▶ [Exercise objective] Transcribe everything in the records exactly. Skip the images.
#### Data excerpts ####
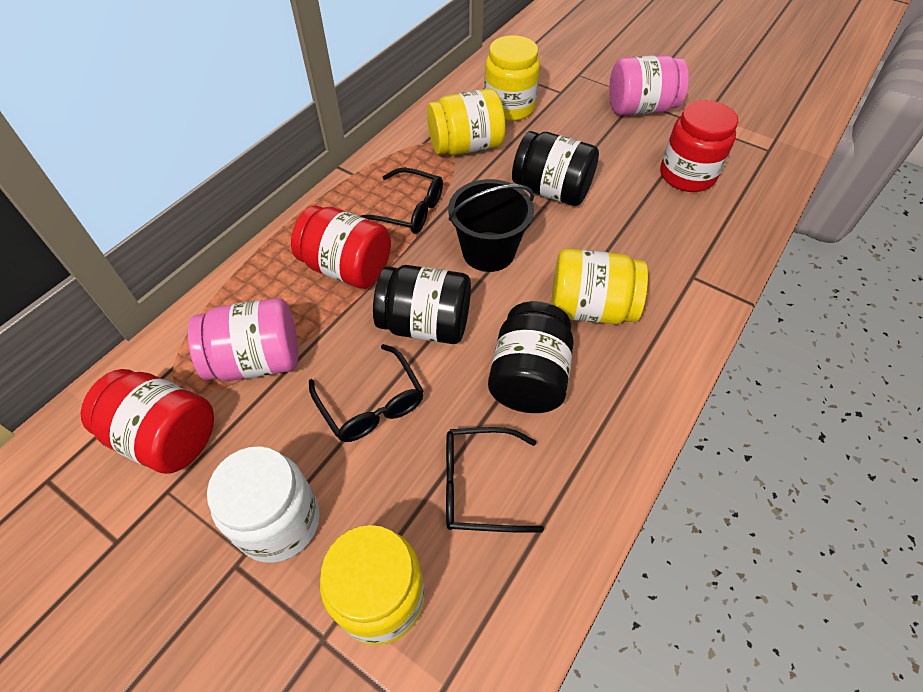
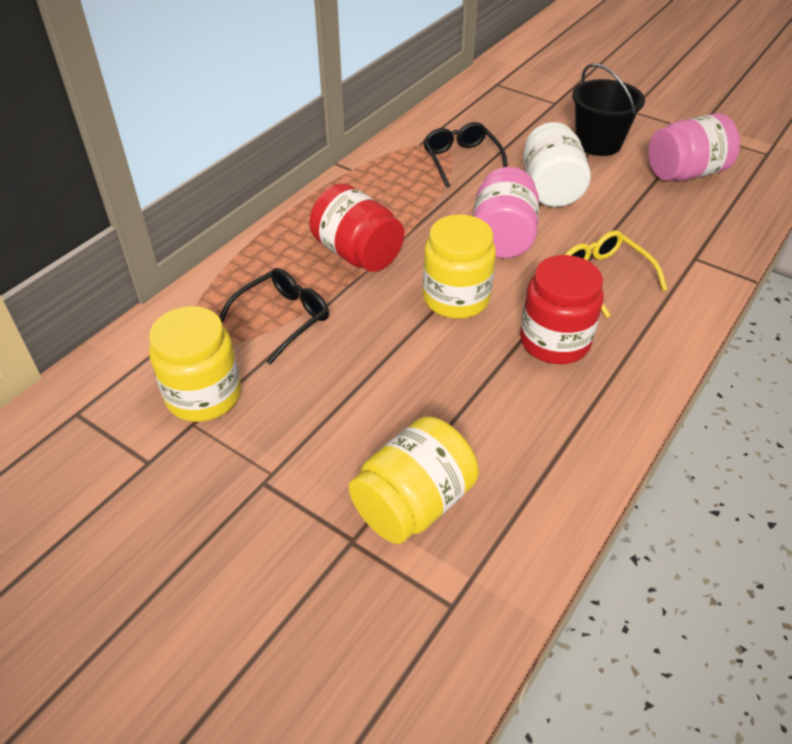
black glasses: 3 -> 2
black jar: 3 -> 0
red jar: 3 -> 2
yellow glasses: 0 -> 1
yellow jar: 4 -> 3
####
▶ [Result for this task]
black glasses: 3 -> 2
black jar: 3 -> 0
red jar: 3 -> 2
yellow glasses: 0 -> 1
yellow jar: 4 -> 3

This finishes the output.